To do:
Print, exactly as given, each line of the data from the line containing "black button: 1 -> 0" up to and including its last line.

Before-and-after object lists:

......

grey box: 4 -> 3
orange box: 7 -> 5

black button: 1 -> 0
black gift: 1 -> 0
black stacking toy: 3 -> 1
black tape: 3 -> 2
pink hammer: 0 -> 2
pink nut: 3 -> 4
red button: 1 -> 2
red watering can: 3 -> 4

......

Your solution:
black button: 1 -> 0
black gift: 1 -> 0
black stacking toy: 3 -> 1
black tape: 3 -> 2
pink hammer: 0 -> 2
pink nut: 3 -> 4
red button: 1 -> 2
red watering can: 3 -> 4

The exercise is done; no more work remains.